Prompt:
Every entry must be echoed exactly.

----

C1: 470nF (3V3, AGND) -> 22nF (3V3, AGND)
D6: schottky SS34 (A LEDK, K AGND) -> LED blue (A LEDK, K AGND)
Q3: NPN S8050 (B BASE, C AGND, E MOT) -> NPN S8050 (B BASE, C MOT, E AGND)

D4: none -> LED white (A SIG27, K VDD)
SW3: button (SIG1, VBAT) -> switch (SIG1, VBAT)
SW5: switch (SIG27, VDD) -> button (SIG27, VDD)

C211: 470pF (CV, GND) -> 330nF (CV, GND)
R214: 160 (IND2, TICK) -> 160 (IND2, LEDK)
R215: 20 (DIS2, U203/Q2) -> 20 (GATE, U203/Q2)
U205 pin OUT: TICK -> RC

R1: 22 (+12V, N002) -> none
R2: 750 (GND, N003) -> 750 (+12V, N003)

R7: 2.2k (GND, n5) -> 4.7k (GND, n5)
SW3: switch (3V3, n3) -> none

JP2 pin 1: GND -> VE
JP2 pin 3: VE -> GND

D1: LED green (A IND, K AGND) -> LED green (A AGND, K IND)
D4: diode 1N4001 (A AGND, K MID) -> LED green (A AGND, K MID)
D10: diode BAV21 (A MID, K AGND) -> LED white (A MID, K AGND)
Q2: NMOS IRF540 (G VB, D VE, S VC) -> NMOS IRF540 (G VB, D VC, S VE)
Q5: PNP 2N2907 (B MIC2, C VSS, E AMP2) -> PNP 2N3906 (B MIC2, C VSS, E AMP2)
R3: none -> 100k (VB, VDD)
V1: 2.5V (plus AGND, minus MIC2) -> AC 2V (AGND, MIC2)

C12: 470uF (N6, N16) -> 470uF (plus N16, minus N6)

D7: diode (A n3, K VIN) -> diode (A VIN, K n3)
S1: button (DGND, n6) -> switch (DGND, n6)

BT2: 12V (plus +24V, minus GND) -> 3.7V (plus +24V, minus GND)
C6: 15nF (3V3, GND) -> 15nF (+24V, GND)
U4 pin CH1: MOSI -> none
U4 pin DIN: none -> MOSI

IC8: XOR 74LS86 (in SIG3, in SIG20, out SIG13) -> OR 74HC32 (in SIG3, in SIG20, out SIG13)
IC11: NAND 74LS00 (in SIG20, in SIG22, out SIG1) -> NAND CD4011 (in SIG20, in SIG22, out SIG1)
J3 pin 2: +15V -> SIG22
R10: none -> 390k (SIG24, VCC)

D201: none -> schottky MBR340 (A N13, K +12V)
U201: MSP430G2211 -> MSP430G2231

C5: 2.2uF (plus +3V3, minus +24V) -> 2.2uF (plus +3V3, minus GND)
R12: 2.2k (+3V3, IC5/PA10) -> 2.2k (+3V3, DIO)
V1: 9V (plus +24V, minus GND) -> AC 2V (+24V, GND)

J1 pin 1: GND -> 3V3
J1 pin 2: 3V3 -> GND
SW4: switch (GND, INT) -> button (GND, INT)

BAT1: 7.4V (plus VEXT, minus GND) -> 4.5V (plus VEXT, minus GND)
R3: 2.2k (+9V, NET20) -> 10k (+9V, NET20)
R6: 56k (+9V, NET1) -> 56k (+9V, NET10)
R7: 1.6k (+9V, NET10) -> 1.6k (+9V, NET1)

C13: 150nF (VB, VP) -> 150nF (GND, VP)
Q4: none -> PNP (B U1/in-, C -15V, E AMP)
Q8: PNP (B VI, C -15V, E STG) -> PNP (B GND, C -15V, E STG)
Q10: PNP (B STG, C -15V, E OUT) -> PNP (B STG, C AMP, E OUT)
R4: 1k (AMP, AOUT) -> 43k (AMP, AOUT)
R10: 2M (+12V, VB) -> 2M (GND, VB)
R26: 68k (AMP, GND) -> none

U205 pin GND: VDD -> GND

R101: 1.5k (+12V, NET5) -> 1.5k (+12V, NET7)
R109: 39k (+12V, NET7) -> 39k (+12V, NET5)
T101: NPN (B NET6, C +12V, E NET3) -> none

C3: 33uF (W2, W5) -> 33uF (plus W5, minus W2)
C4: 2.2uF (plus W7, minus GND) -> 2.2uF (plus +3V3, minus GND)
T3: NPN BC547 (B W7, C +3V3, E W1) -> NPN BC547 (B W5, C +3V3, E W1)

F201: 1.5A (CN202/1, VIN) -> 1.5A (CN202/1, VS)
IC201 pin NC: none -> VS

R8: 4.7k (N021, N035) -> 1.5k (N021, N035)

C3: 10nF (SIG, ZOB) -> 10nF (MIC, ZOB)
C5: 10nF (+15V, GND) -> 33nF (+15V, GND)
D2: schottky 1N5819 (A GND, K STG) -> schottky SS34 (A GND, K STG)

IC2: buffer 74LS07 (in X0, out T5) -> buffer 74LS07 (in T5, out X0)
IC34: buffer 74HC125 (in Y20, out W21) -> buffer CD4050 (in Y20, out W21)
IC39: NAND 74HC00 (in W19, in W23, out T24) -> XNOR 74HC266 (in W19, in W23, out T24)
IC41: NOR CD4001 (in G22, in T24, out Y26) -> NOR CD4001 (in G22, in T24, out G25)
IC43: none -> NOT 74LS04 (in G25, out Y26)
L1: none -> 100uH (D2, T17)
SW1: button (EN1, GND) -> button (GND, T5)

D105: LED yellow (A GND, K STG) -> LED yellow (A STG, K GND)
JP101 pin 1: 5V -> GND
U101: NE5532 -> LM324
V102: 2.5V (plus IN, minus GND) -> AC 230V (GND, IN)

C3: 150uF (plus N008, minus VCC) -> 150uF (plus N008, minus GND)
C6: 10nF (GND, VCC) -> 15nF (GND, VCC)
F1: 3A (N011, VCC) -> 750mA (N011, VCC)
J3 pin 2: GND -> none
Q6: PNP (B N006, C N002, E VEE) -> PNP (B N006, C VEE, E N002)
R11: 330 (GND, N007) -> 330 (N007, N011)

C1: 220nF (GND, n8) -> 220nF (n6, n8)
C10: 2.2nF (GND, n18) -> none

----

Exercise output:
C1: 470nF (3V3, AGND) -> 22nF (3V3, AGND)
D6: schottky SS34 (A LEDK, K AGND) -> LED blue (A LEDK, K AGND)
Q3: NPN S8050 (B BASE, C AGND, E MOT) -> NPN S8050 (B BASE, C MOT, E AGND)

D4: none -> LED white (A SIG27, K VDD)
SW3: button (SIG1, VBAT) -> switch (SIG1, VBAT)
SW5: switch (SIG27, VDD) -> button (SIG27, VDD)

C211: 470pF (CV, GND) -> 330nF (CV, GND)
R214: 160 (IND2, TICK) -> 160 (IND2, LEDK)
R215: 20 (DIS2, U203/Q2) -> 20 (GATE, U203/Q2)
U205 pin OUT: TICK -> RC

R1: 22 (+12V, N002) -> none
R2: 750 (GND, N003) -> 750 (+12V, N003)

R7: 2.2k (GND, n5) -> 4.7k (GND, n5)
SW3: switch (3V3, n3) -> none

JP2 pin 1: GND -> VE
JP2 pin 3: VE -> GND

D1: LED green (A IND, K AGND) -> LED green (A AGND, K IND)
D4: diode 1N4001 (A AGND, K MID) -> LED green (A AGND, K MID)
D10: diode BAV21 (A MID, K AGND) -> LED white (A MID, K AGND)
Q2: NMOS IRF540 (G VB, D VE, S VC) -> NMOS IRF540 (G VB, D VC, S VE)
Q5: PNP 2N2907 (B MIC2, C VSS, E AMP2) -> PNP 2N3906 (B MIC2, C VSS, E AMP2)
R3: none -> 100k (VB, VDD)
V1: 2.5V (plus AGND, minus MIC2) -> AC 2V (AGND, MIC2)

C12: 470uF (N6, N16) -> 470uF (plus N16, minus N6)

D7: diode (A n3, K VIN) -> diode (A VIN, K n3)
S1: button (DGND, n6) -> switch (DGND, n6)

BT2: 12V (plus +24V, minus GND) -> 3.7V (plus +24V, minus GND)
C6: 15nF (3V3, GND) -> 15nF (+24V, GND)
U4 pin CH1: MOSI -> none
U4 pin DIN: none -> MOSI

IC8: XOR 74LS86 (in SIG3, in SIG20, out SIG13) -> OR 74HC32 (in SIG3, in SIG20, out SIG13)
IC11: NAND 74LS00 (in SIG20, in SIG22, out SIG1) -> NAND CD4011 (in SIG20, in SIG22, out SIG1)
J3 pin 2: +15V -> SIG22
R10: none -> 390k (SIG24, VCC)

D201: none -> schottky MBR340 (A N13, K +12V)
U201: MSP430G2211 -> MSP430G2231

C5: 2.2uF (plus +3V3, minus +24V) -> 2.2uF (plus +3V3, minus GND)
R12: 2.2k (+3V3, IC5/PA10) -> 2.2k (+3V3, DIO)
V1: 9V (plus +24V, minus GND) -> AC 2V (+24V, GND)

J1 pin 1: GND -> 3V3
J1 pin 2: 3V3 -> GND
SW4: switch (GND, INT) -> button (GND, INT)

BAT1: 7.4V (plus VEXT, minus GND) -> 4.5V (plus VEXT, minus GND)
R3: 2.2k (+9V, NET20) -> 10k (+9V, NET20)
R6: 56k (+9V, NET1) -> 56k (+9V, NET10)
R7: 1.6k (+9V, NET10) -> 1.6k (+9V, NET1)

C13: 150nF (VB, VP) -> 150nF (GND, VP)
Q4: none -> PNP (B U1/in-, C -15V, E AMP)
Q8: PNP (B VI, C -15V, E STG) -> PNP (B GND, C -15V, E STG)
Q10: PNP (B STG, C -15V, E OUT) -> PNP (B STG, C AMP, E OUT)
R4: 1k (AMP, AOUT) -> 43k (AMP, AOUT)
R10: 2M (+12V, VB) -> 2M (GND, VB)
R26: 68k (AMP, GND) -> none

U205 pin GND: VDD -> GND

R101: 1.5k (+12V, NET5) -> 1.5k (+12V, NET7)
R109: 39k (+12V, NET7) -> 39k (+12V, NET5)
T101: NPN (B NET6, C +12V, E NET3) -> none

C3: 33uF (W2, W5) -> 33uF (plus W5, minus W2)
C4: 2.2uF (plus W7, minus GND) -> 2.2uF (plus +3V3, minus GND)
T3: NPN BC547 (B W7, C +3V3, E W1) -> NPN BC547 (B W5, C +3V3, E W1)

F201: 1.5A (CN202/1, VIN) -> 1.5A (CN202/1, VS)
IC201 pin NC: none -> VS

R8: 4.7k (N021, N035) -> 1.5k (N021, N035)

C3: 10nF (SIG, ZOB) -> 10nF (MIC, ZOB)
C5: 10nF (+15V, GND) -> 33nF (+15V, GND)
D2: schottky 1N5819 (A GND, K STG) -> schottky SS34 (A GND, K STG)

IC2: buffer 74LS07 (in X0, out T5) -> buffer 74LS07 (in T5, out X0)
IC34: buffer 74HC125 (in Y20, out W21) -> buffer CD4050 (in Y20, out W21)
IC39: NAND 74HC00 (in W19, in W23, out T24) -> XNOR 74HC266 (in W19, in W23, out T24)
IC41: NOR CD4001 (in G22, in T24, out Y26) -> NOR CD4001 (in G22, in T24, out G25)
IC43: none -> NOT 74LS04 (in G25, out Y26)
L1: none -> 100uH (D2, T17)
SW1: button (EN1, GND) -> button (GND, T5)

D105: LED yellow (A GND, K STG) -> LED yellow (A STG, K GND)
JP101 pin 1: 5V -> GND
U101: NE5532 -> LM324
V102: 2.5V (plus IN, minus GND) -> AC 230V (GND, IN)

C3: 150uF (plus N008, minus VCC) -> 150uF (plus N008, minus GND)
C6: 10nF (GND, VCC) -> 15nF (GND, VCC)
F1: 3A (N011, VCC) -> 750mA (N011, VCC)
J3 pin 2: GND -> none
Q6: PNP (B N006, C N002, E VEE) -> PNP (B N006, C VEE, E N002)
R11: 330 (GND, N007) -> 330 (N007, N011)

C1: 220nF (GND, n8) -> 220nF (n6, n8)
C10: 2.2nF (GND, n18) -> none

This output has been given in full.